DATA PROVIDED:
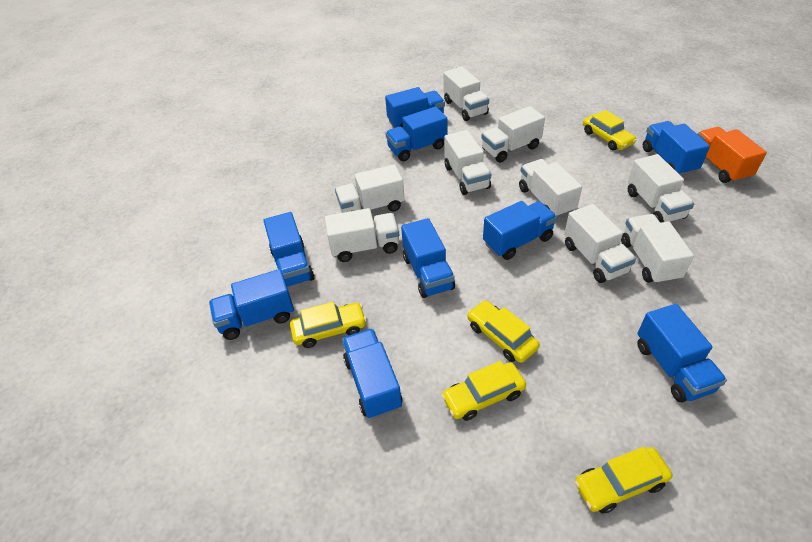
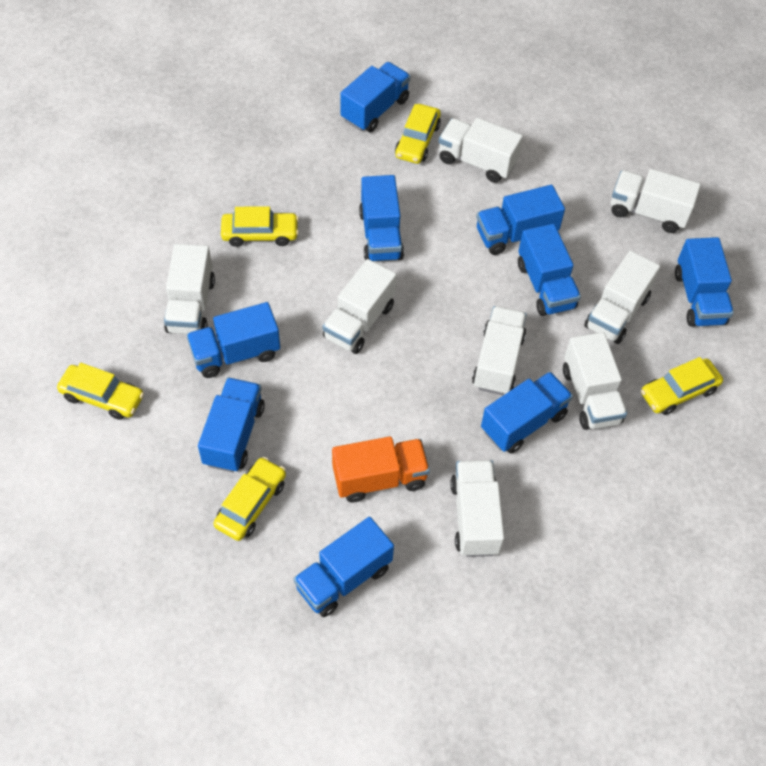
white truck: 9 -> 8

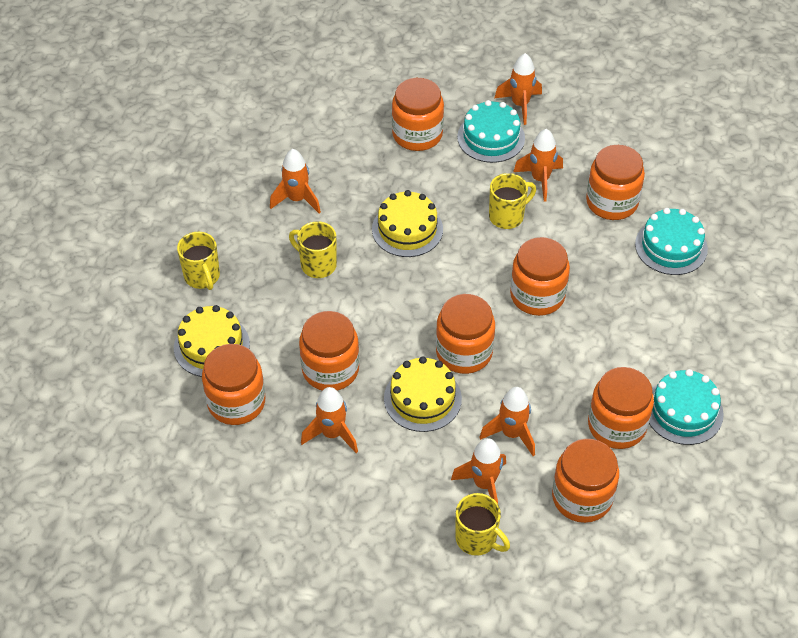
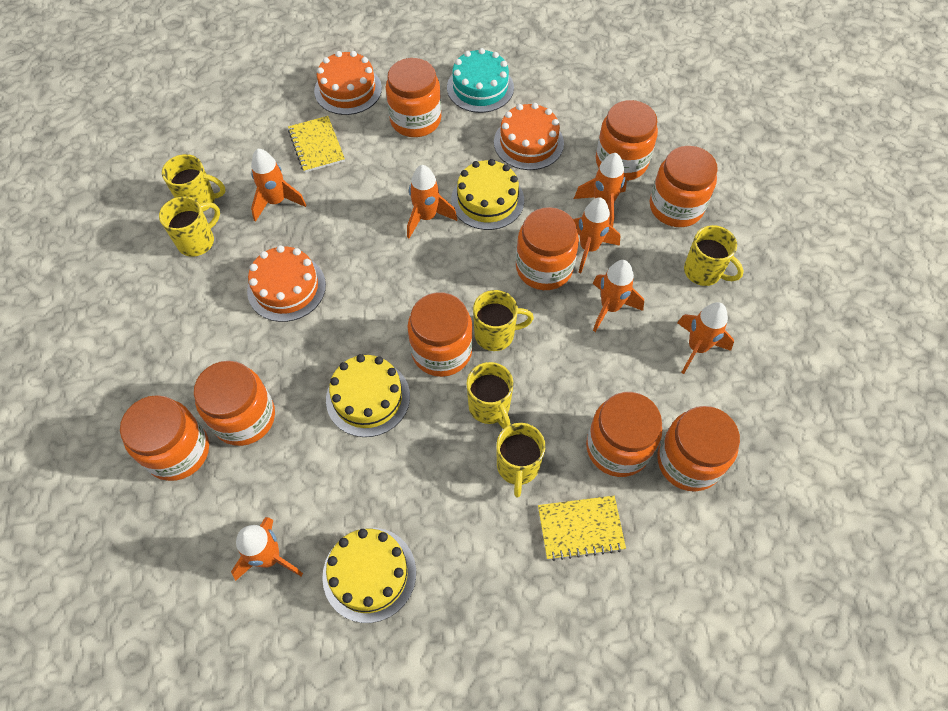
orange cake: 0 -> 3
orange jar: 8 -> 9
orange rocket: 6 -> 7
turquoise cake: 3 -> 1
yellow mug: 4 -> 6
yellow notebook: 0 -> 2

WHAT YOU HAVE TO DO:
In the data above, how many lines hold the string "orange"? Give the number by itself.

PROBLEM SOLUTION:
3